(Records excerpted from a collection)

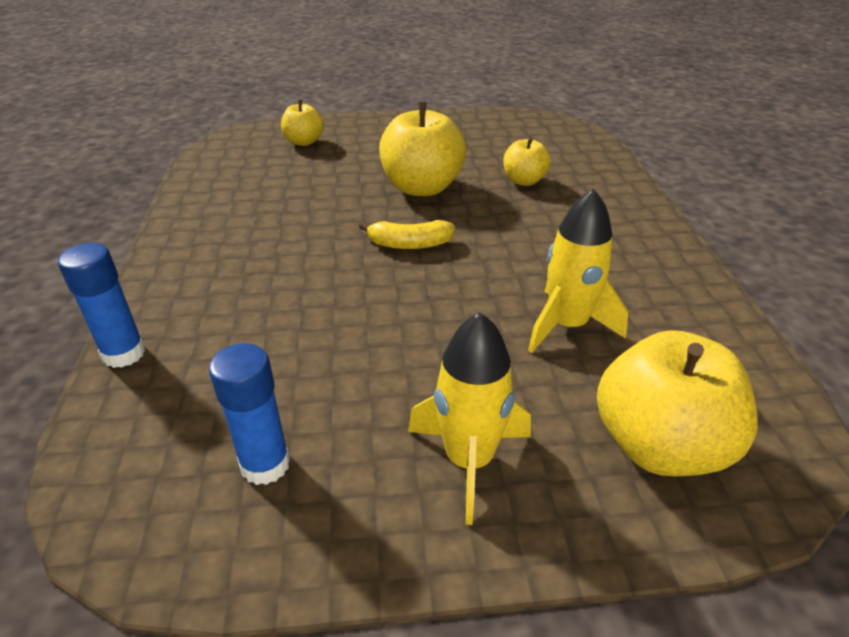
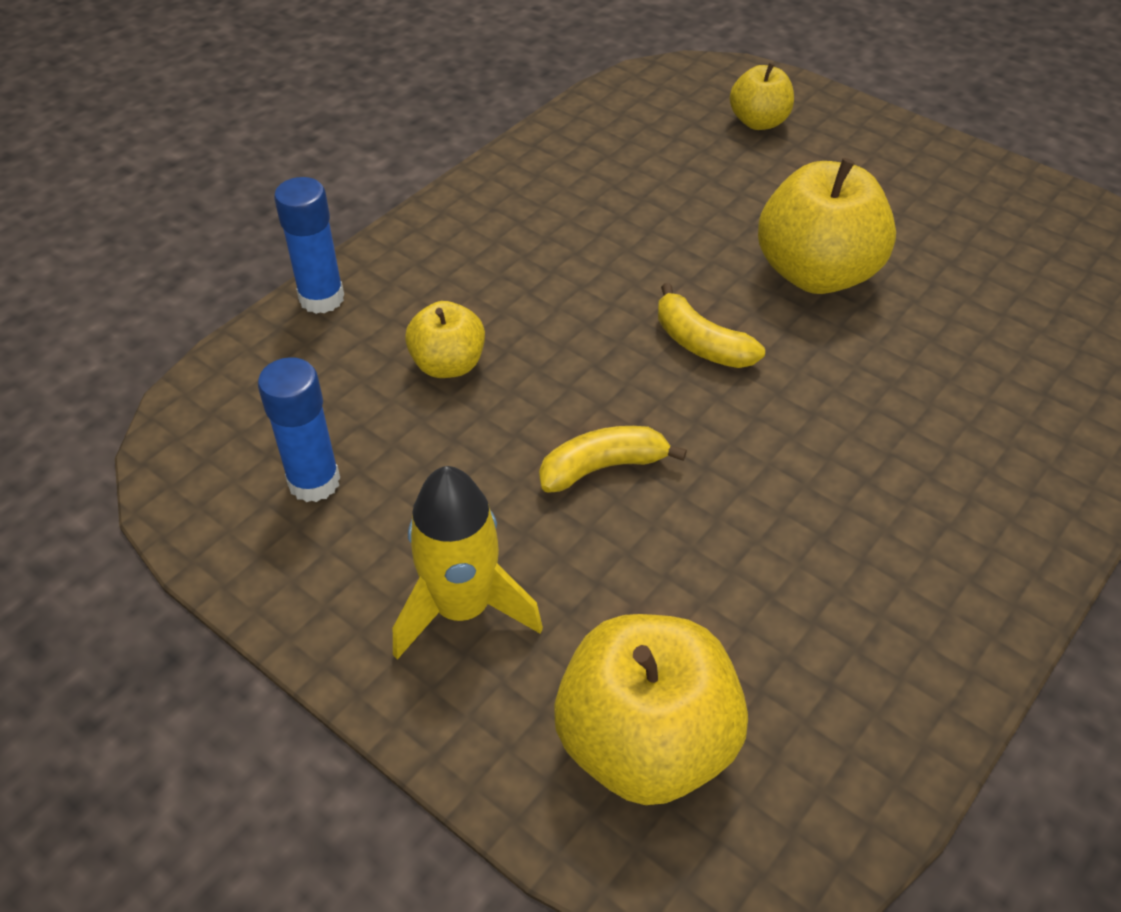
camera: 45 degrees right, 10 degrees up
(441, 330) = (603, 467): none -> yellow banana
(524, 181) = (967, 341): yellow apple -> yellow apple (448, 364)
(567, 325) = (737, 559): yellow rocket -> none

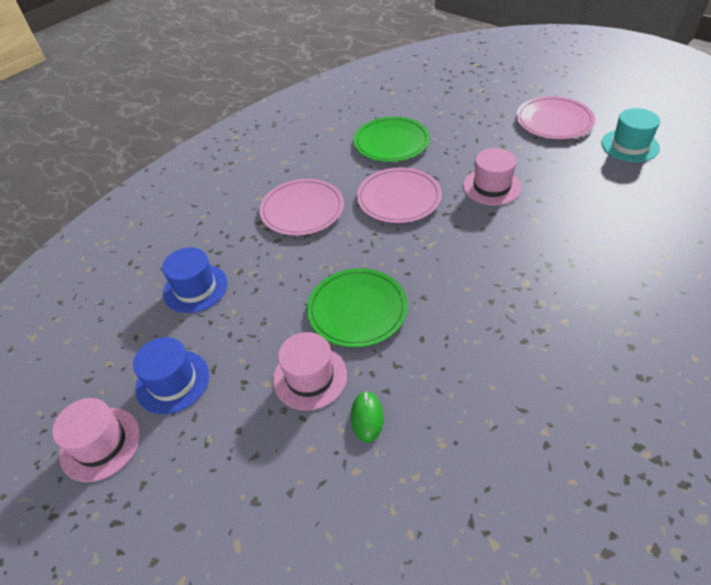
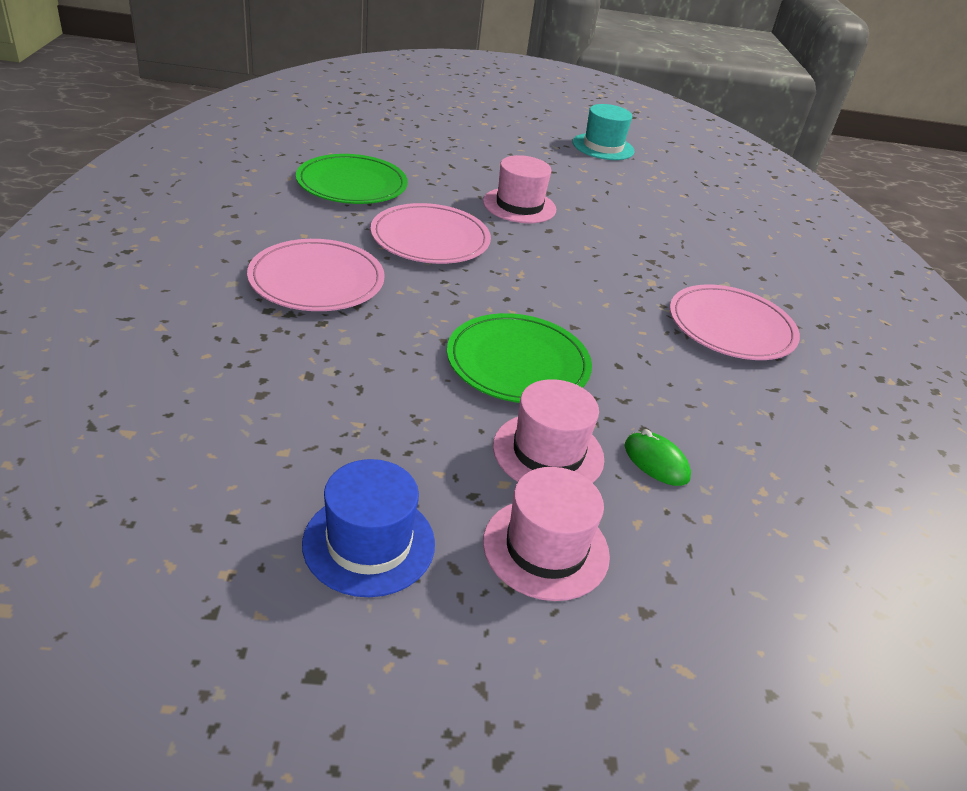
camera: 50 degrees left, 10 degrees down
(100, 443) = (348, 681): pink hat -> pink hat (546, 548)
(195, 288) = (261, 418): blue hat -> none
(554, 121) = (511, 136): pink plate -> pink plate (731, 327)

» **What you have to do**
Determine the number of lines in the entries that contain the word "camera". Give that number and nothing more.

» **Finished task**
2